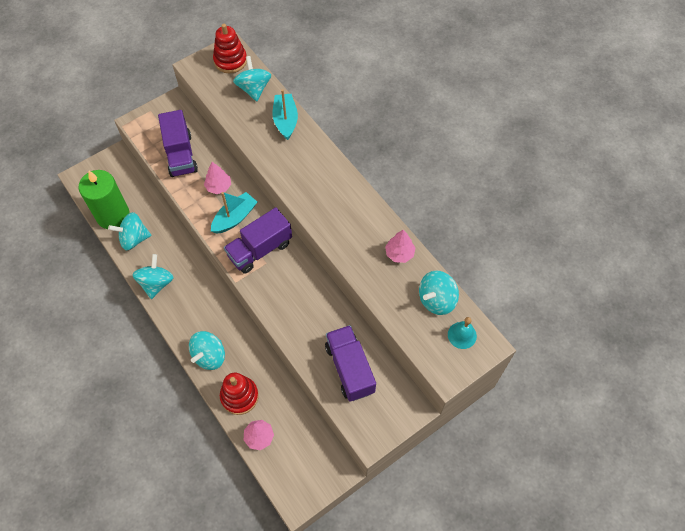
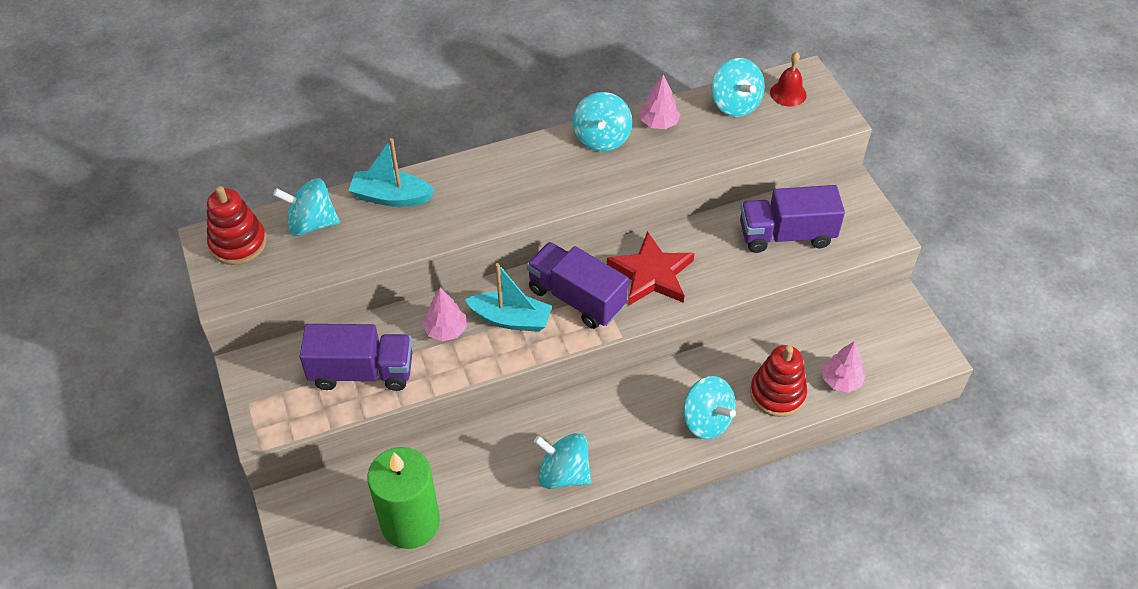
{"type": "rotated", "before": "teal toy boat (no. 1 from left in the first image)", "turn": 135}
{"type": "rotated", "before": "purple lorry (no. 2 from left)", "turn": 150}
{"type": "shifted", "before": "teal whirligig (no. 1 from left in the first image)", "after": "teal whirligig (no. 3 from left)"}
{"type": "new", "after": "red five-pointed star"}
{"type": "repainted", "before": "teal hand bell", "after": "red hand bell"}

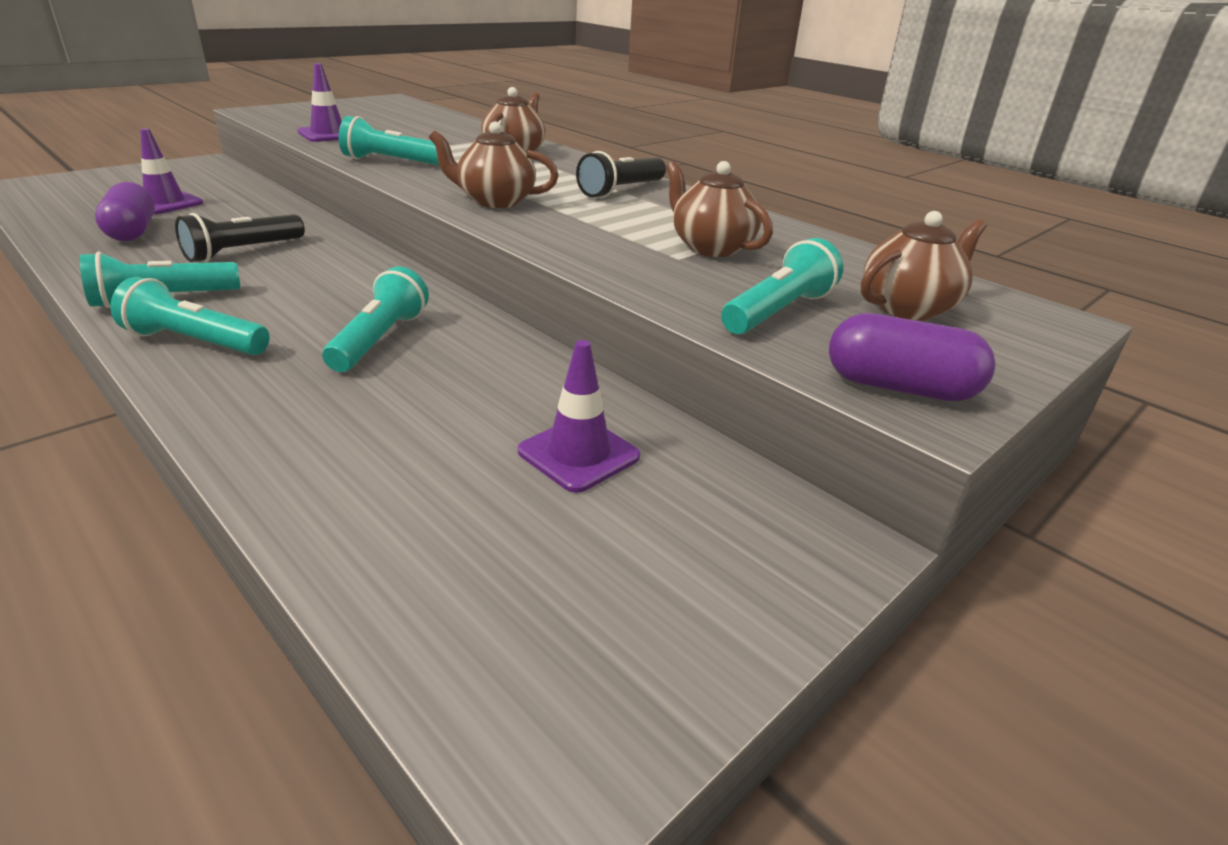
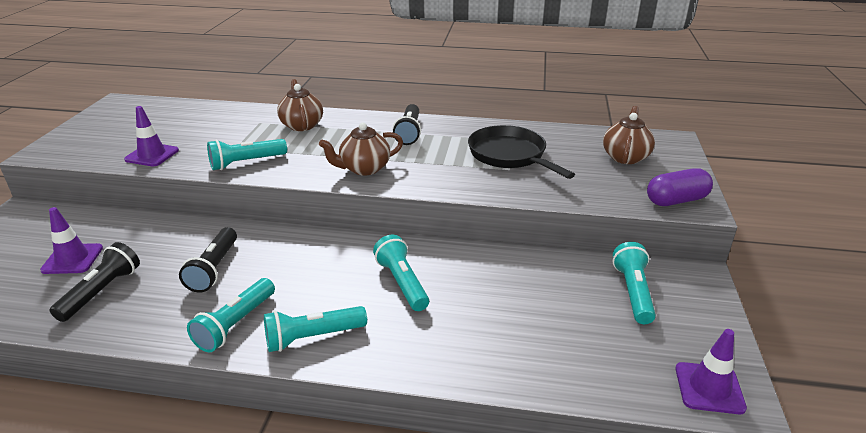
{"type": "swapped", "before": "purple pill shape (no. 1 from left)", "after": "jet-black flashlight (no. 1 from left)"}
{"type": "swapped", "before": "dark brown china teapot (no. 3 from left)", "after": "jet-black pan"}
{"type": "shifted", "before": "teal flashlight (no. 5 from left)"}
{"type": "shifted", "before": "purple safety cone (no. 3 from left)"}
---
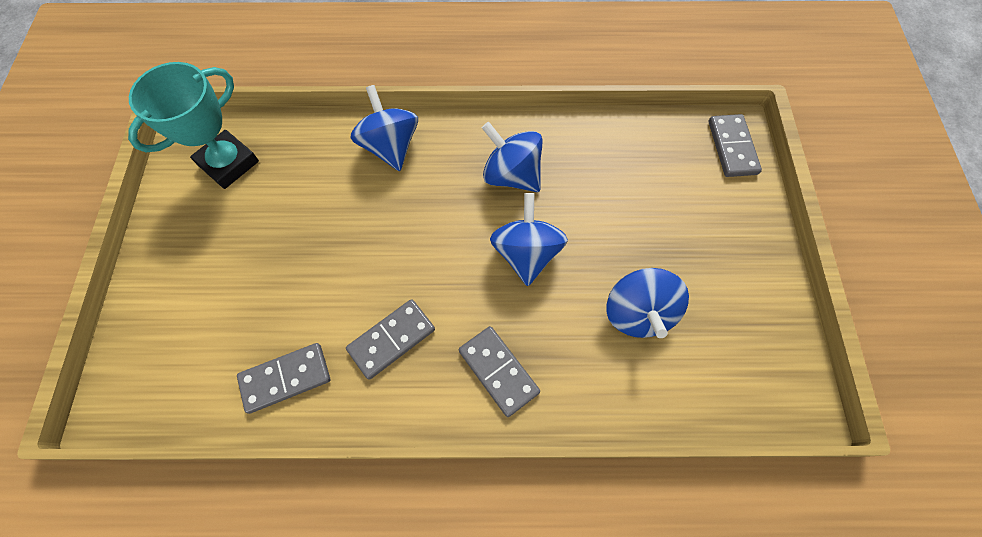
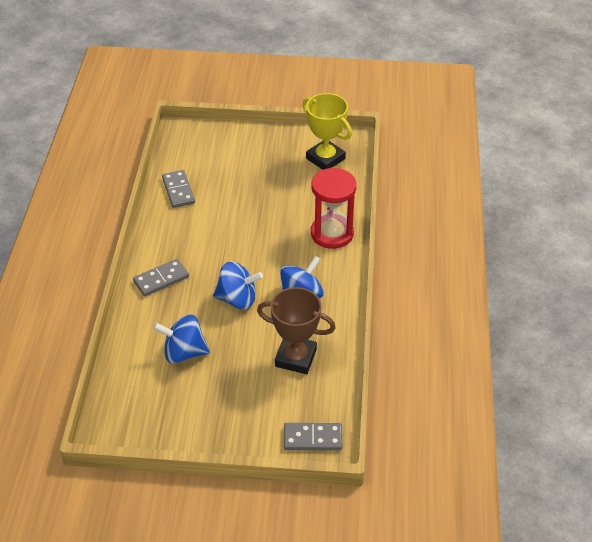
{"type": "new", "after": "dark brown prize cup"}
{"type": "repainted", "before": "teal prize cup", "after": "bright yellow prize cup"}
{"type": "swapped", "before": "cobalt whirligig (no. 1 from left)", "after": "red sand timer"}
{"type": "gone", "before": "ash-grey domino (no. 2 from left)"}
==
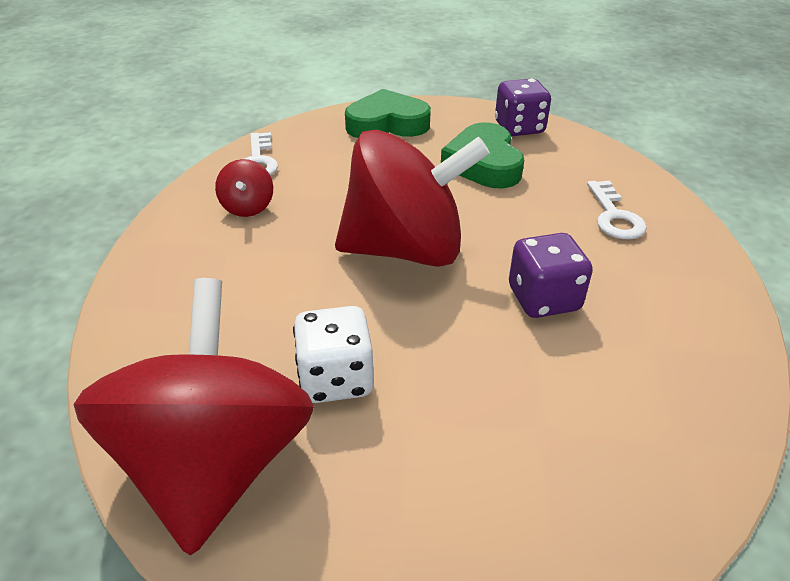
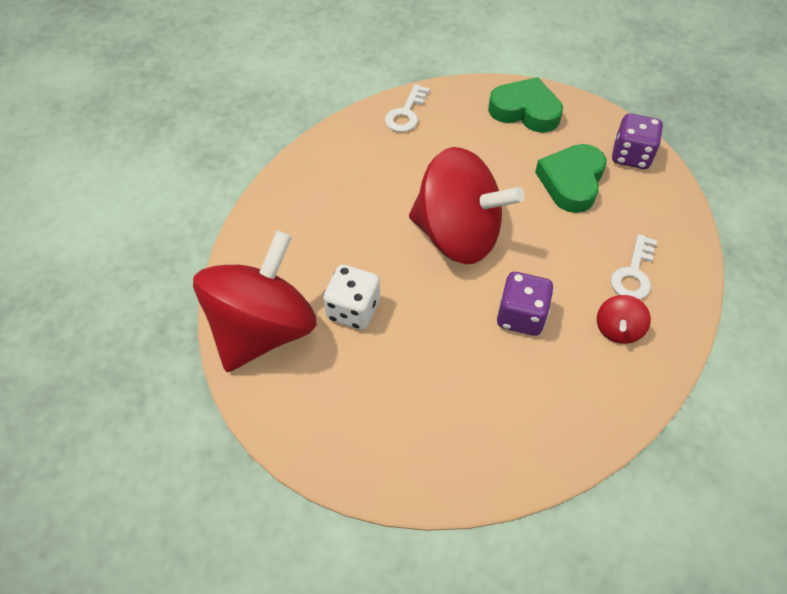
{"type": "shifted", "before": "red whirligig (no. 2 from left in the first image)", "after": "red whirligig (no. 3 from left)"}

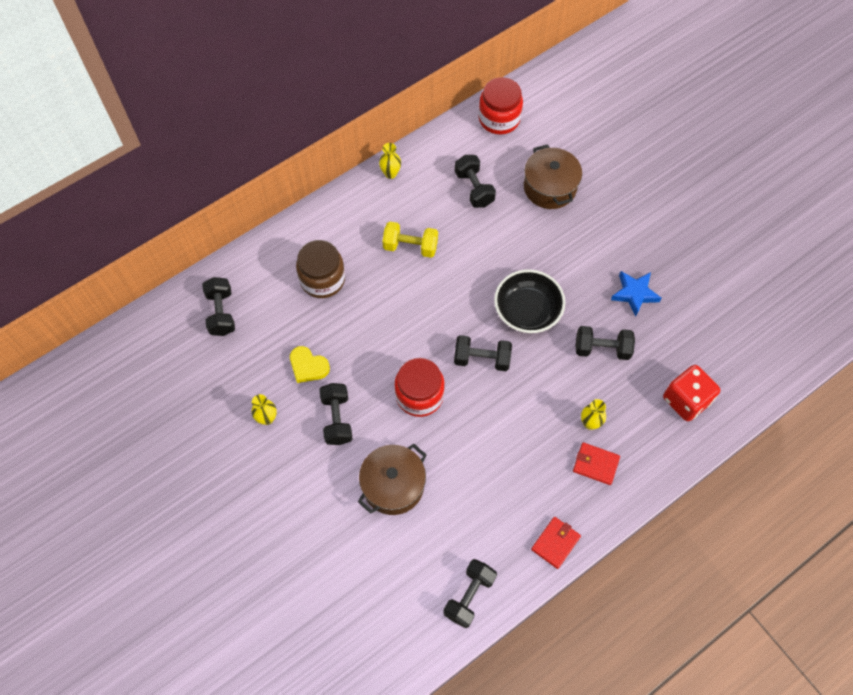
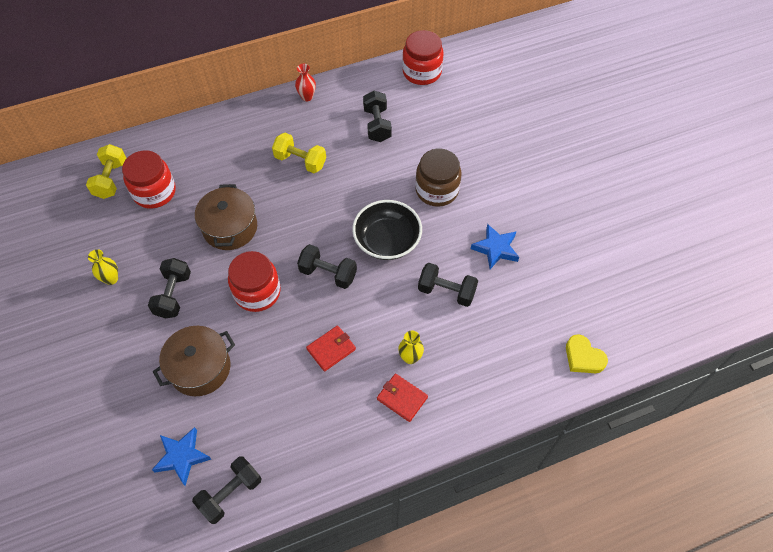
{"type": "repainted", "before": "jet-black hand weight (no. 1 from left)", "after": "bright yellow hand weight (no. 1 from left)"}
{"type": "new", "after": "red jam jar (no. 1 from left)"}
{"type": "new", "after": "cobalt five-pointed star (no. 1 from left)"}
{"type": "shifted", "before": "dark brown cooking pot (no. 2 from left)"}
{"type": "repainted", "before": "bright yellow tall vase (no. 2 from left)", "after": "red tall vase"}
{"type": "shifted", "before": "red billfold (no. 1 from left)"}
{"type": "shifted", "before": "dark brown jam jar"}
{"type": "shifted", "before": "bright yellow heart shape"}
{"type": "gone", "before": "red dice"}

__Task instructions__
Count the lines of the data that hold the word "turn". Report the count and nothing more.

__Answer area__
2